*** Opening of Dataset excerpts ***

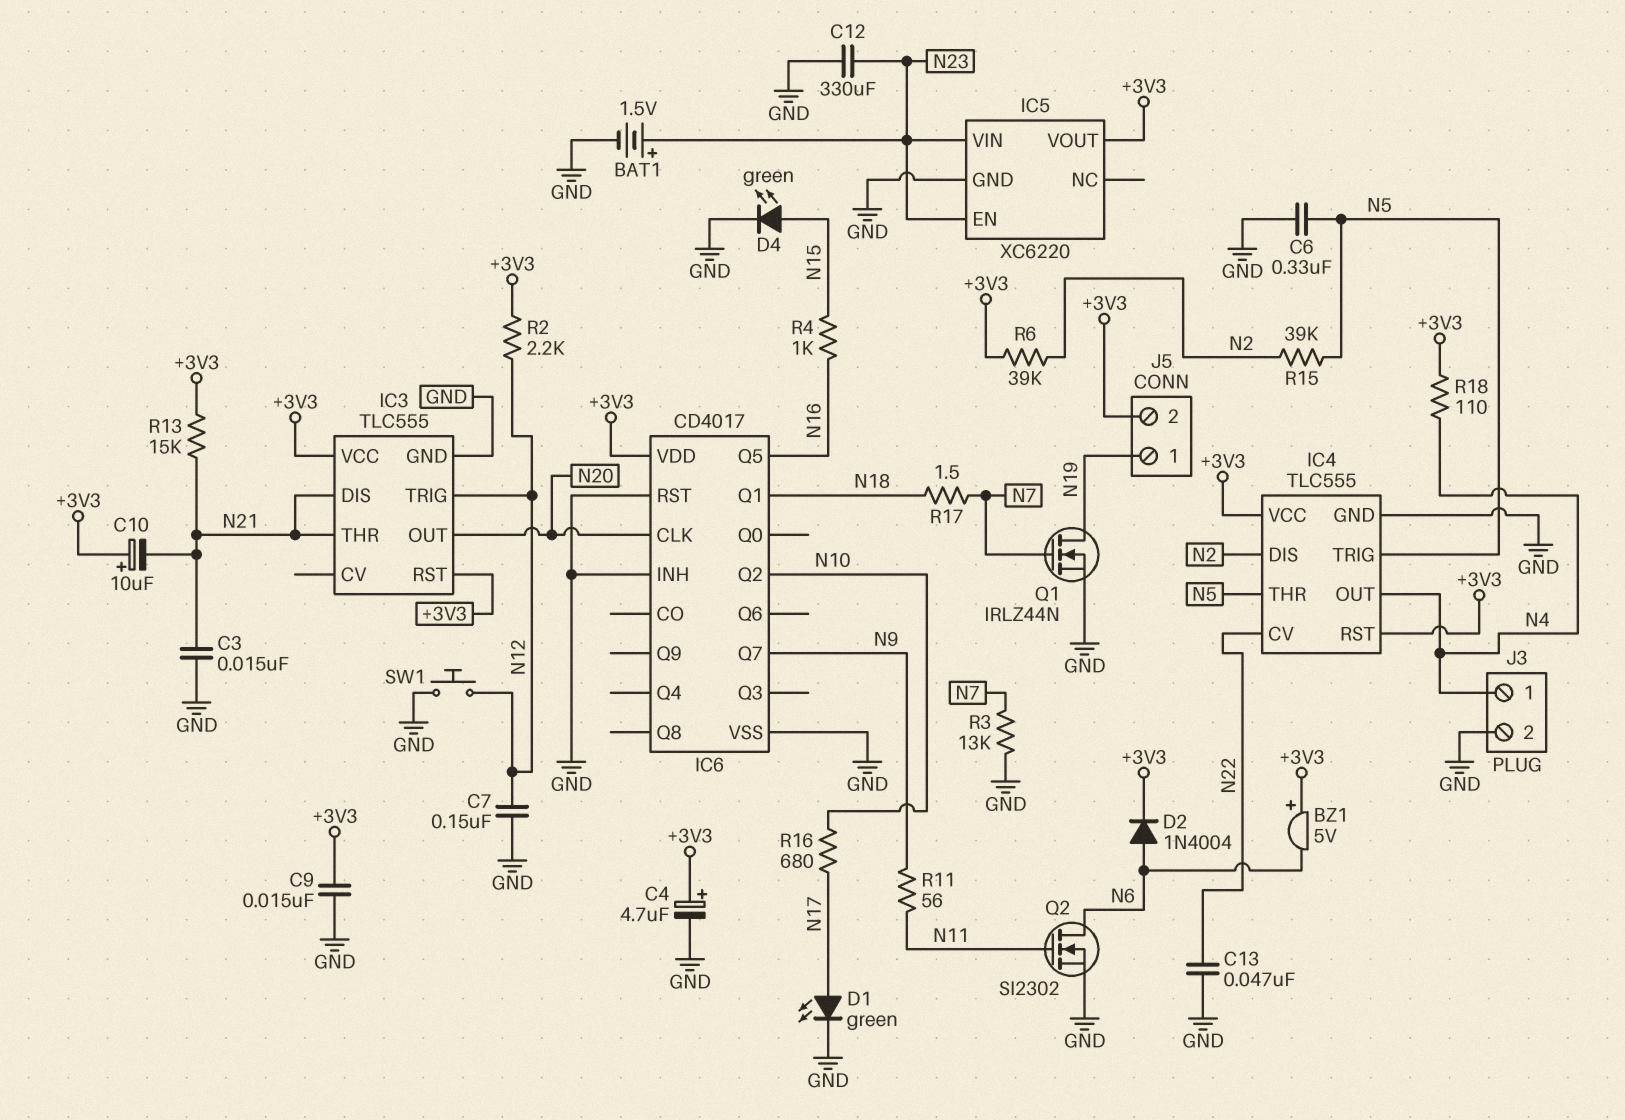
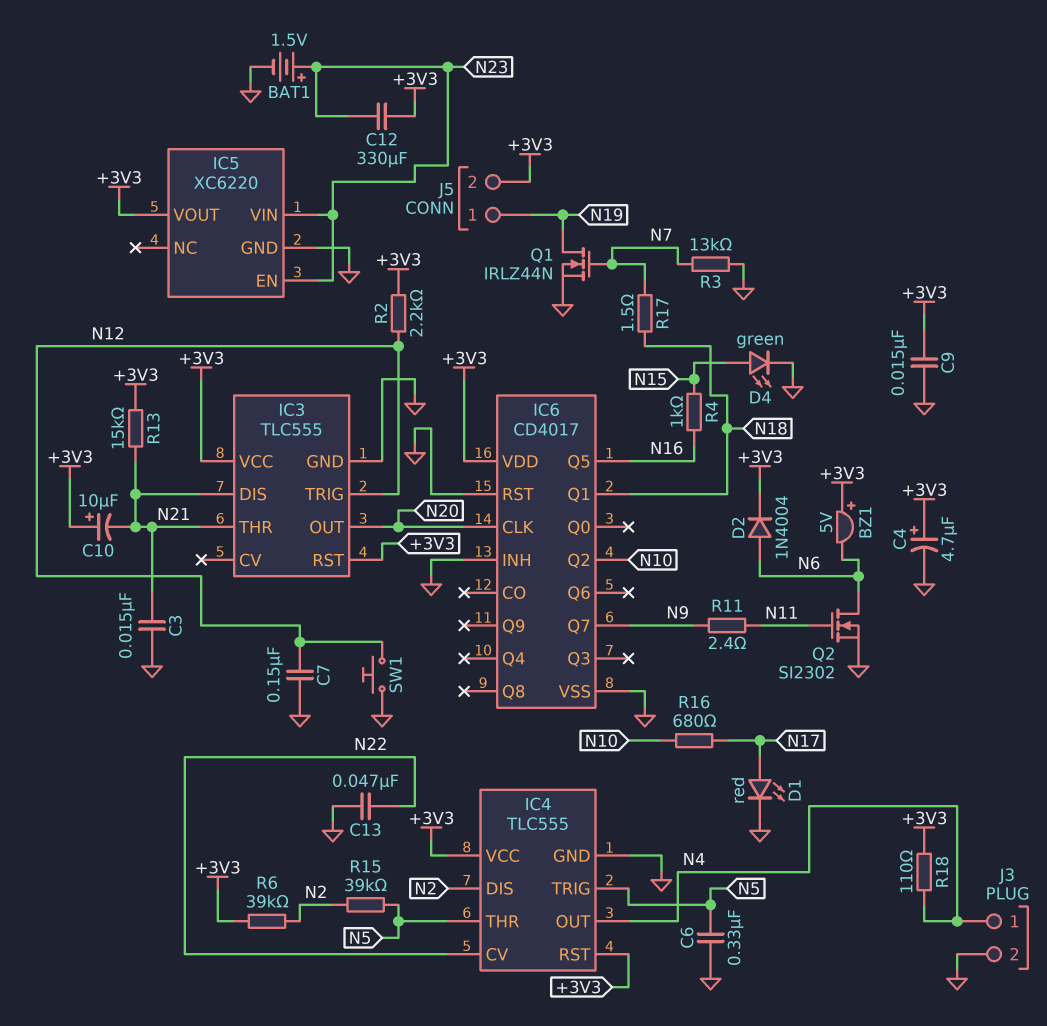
C12: 330uF (GND, N23) -> 330uF (+3V3, N23)
D1: LED green (A N17, K GND) -> LED red (A N17, K GND)
R11: 56 (N9, N11) -> 2.4 (N9, N11)

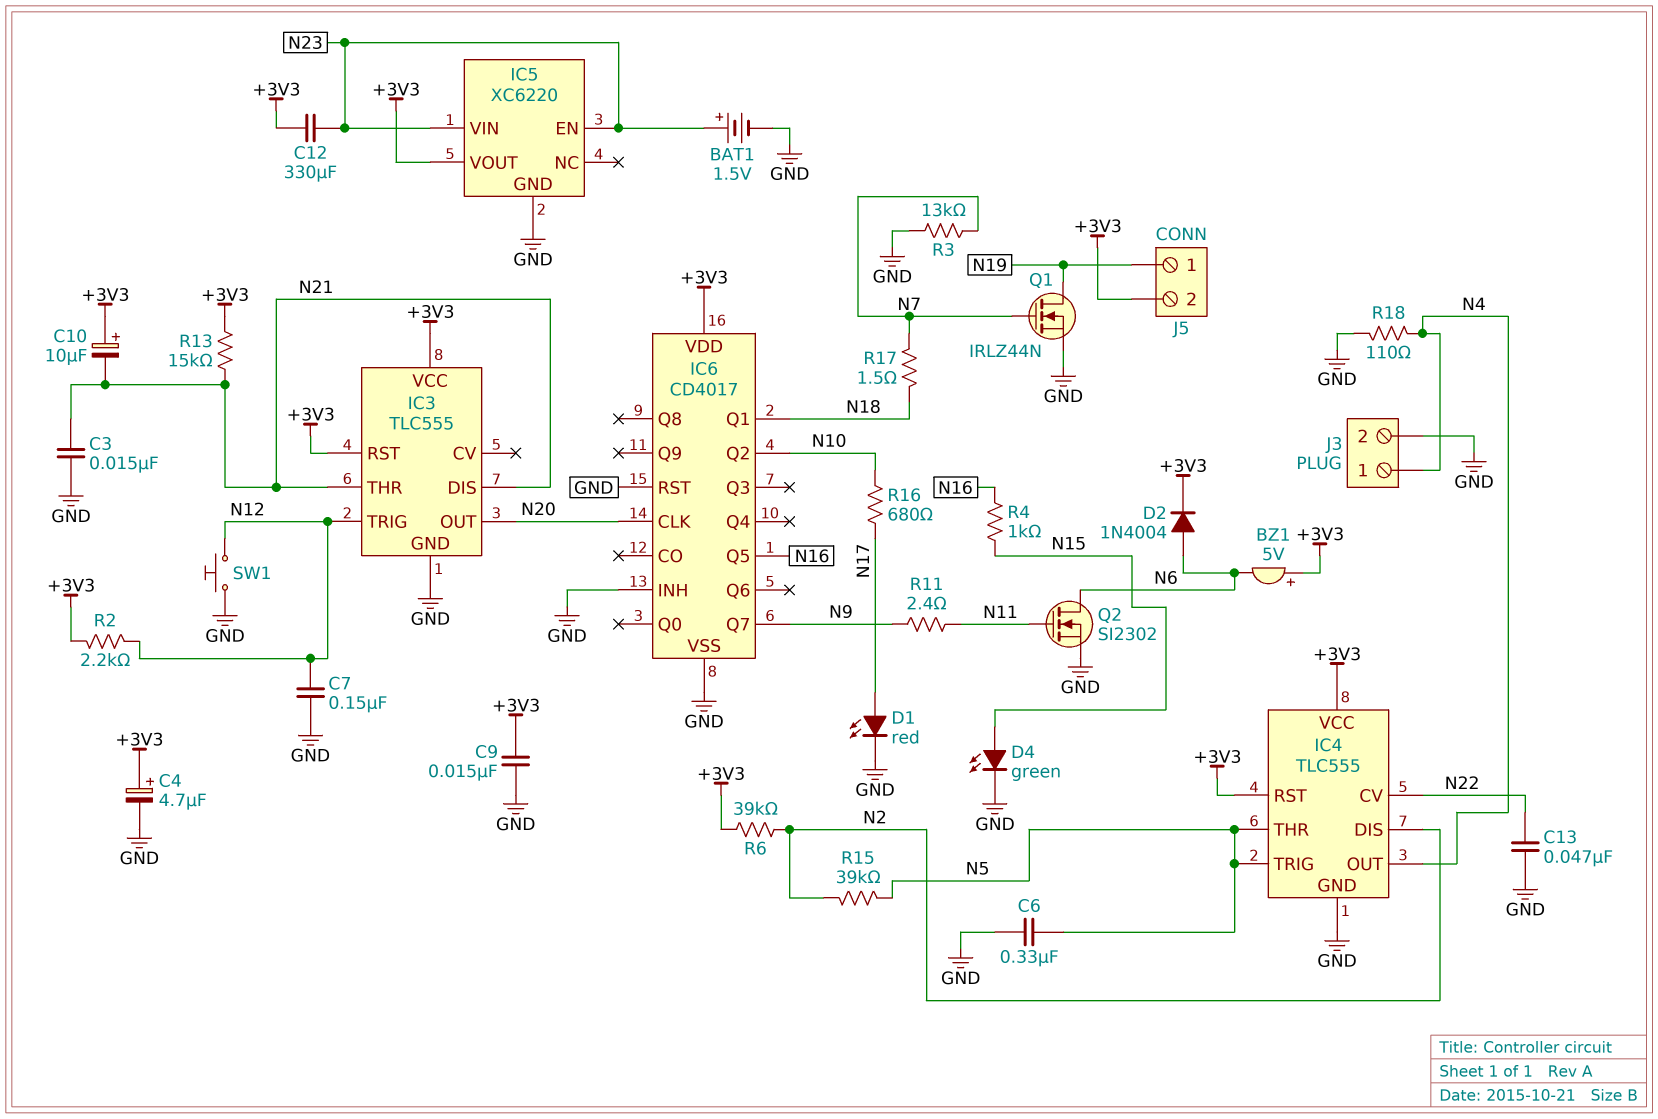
R18: 110 (+3V3, N4) -> 110 (GND, N4)

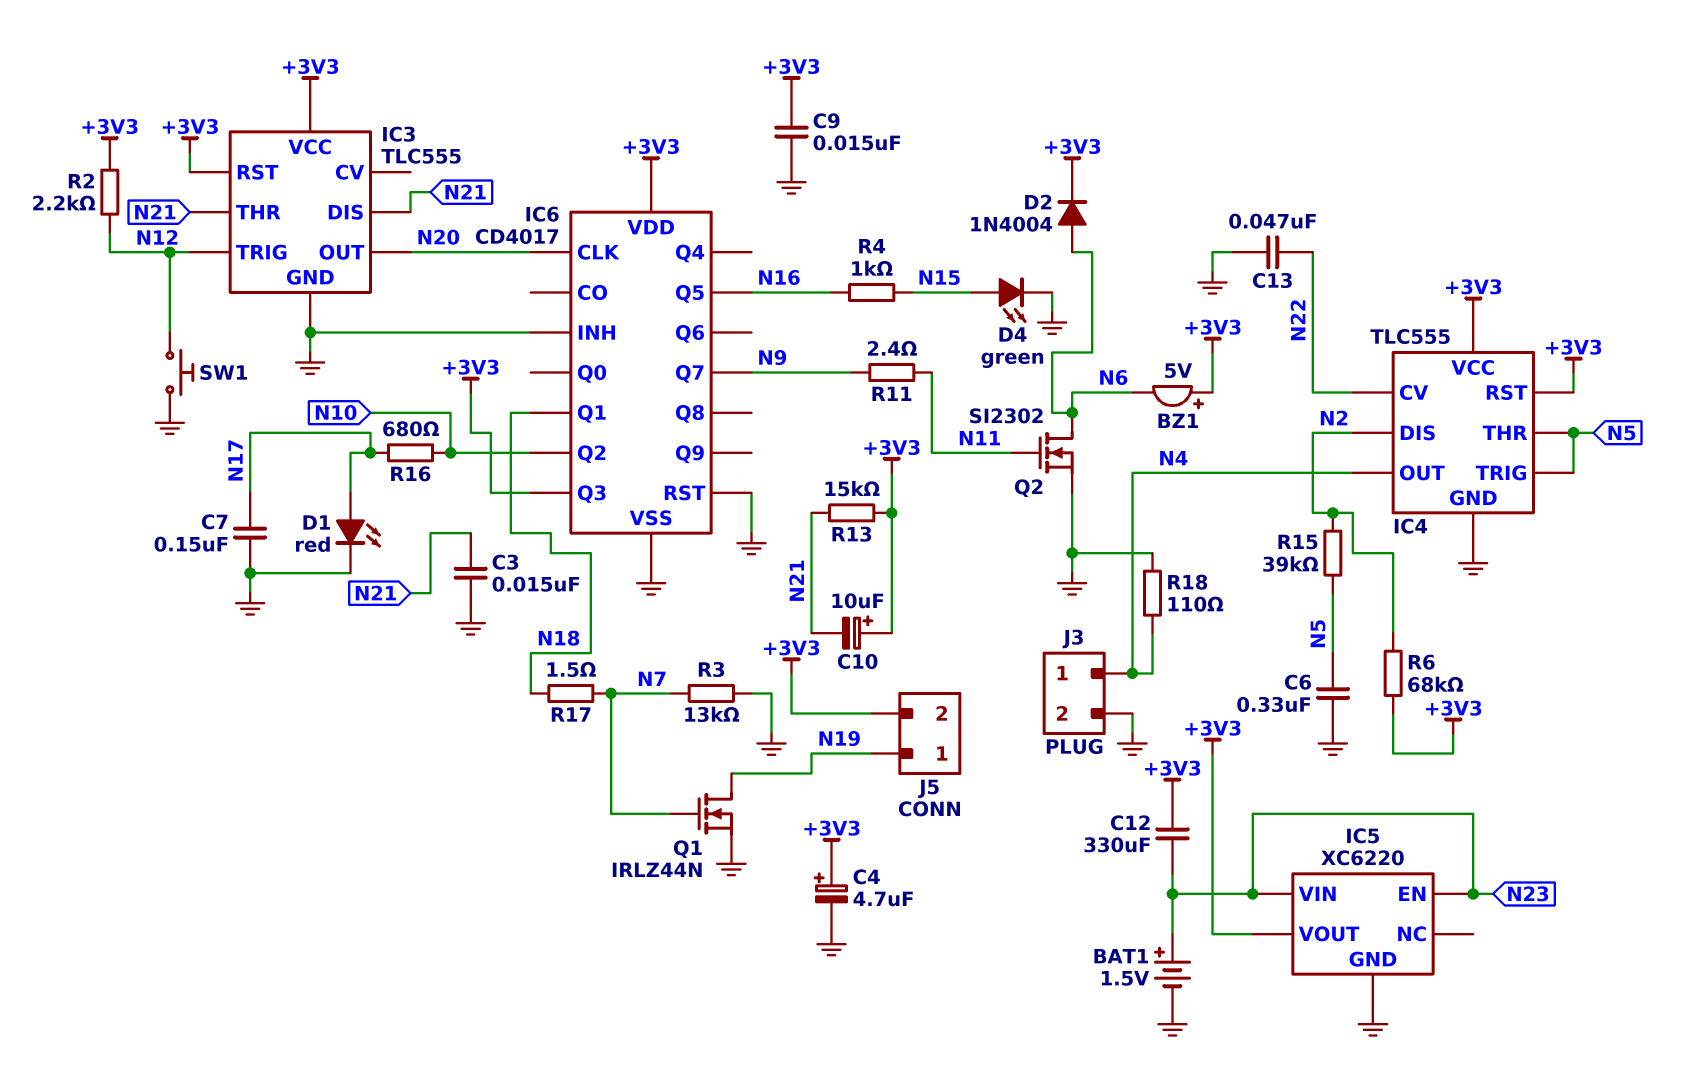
C7: 150nF (GND, N12) -> 150nF (GND, N17)
IC6 pin Q3: none -> +3V3
R6: 39k (+3V3, N2) -> 68k (+3V3, N2)

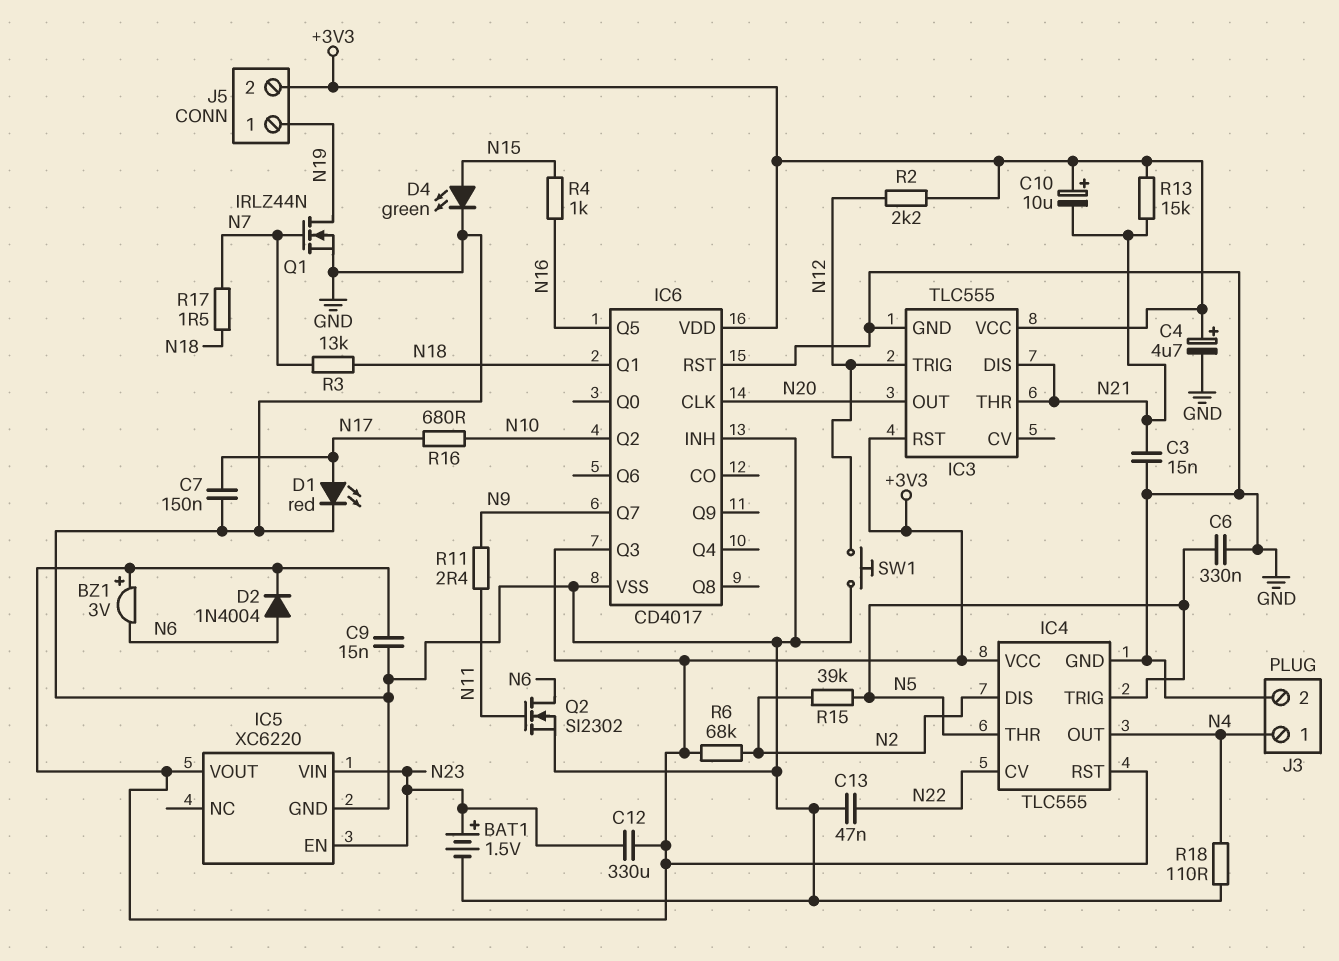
BZ1: buzzer 5V (plus +3V3, minus N6) -> buzzer 3V (plus +3V3, minus N6)
R3: 13k (GND, N7) -> 13k (N7, N18)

*** Close of Dataset excerpts ***

What needs to be done: Each line from the top of the records through the one containing "R6: 39k (+3V3, N2) -> 68k (+3V3, N2)" needs to be transcribed exactly, without pictures.

Task answer:
C12: 330uF (GND, N23) -> 330uF (+3V3, N23)
D1: LED green (A N17, K GND) -> LED red (A N17, K GND)
R11: 56 (N9, N11) -> 2.4 (N9, N11)

R18: 110 (+3V3, N4) -> 110 (GND, N4)

C7: 150nF (GND, N12) -> 150nF (GND, N17)
IC6 pin Q3: none -> +3V3
R6: 39k (+3V3, N2) -> 68k (+3V3, N2)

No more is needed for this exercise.